*Exercise*
Return verbatim the line containing "turquoise toothbrush: 3 -> 5" together with all lines that follow it, through the end of the records.

*Records provided*
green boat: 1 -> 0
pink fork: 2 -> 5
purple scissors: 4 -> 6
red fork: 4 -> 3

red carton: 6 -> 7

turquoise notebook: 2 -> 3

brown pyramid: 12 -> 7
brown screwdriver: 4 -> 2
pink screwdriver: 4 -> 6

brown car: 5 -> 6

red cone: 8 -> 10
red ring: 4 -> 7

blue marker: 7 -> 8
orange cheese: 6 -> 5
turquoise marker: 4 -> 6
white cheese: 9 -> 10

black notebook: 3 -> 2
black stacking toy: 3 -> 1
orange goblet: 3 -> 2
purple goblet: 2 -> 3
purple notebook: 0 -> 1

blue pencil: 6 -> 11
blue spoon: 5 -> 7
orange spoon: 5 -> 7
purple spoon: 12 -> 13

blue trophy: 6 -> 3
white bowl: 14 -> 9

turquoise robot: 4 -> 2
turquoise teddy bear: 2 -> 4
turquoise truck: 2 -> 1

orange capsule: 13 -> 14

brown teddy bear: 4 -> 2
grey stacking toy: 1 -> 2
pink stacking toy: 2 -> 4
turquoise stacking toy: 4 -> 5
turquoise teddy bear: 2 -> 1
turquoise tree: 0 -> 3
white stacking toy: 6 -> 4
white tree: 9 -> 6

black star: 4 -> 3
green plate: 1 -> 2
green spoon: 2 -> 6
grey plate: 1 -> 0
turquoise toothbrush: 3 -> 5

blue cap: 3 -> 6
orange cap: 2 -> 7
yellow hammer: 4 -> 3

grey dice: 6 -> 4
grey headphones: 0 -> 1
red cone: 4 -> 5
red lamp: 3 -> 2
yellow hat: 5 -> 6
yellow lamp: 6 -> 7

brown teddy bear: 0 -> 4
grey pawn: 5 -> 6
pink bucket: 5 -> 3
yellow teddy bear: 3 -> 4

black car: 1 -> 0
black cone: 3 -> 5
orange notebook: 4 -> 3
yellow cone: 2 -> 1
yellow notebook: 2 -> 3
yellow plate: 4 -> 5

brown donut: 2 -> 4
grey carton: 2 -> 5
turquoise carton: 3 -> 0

*Task answer*
turquoise toothbrush: 3 -> 5

blue cap: 3 -> 6
orange cap: 2 -> 7
yellow hammer: 4 -> 3

grey dice: 6 -> 4
grey headphones: 0 -> 1
red cone: 4 -> 5
red lamp: 3 -> 2
yellow hat: 5 -> 6
yellow lamp: 6 -> 7

brown teddy bear: 0 -> 4
grey pawn: 5 -> 6
pink bucket: 5 -> 3
yellow teddy bear: 3 -> 4

black car: 1 -> 0
black cone: 3 -> 5
orange notebook: 4 -> 3
yellow cone: 2 -> 1
yellow notebook: 2 -> 3
yellow plate: 4 -> 5

brown donut: 2 -> 4
grey carton: 2 -> 5
turquoise carton: 3 -> 0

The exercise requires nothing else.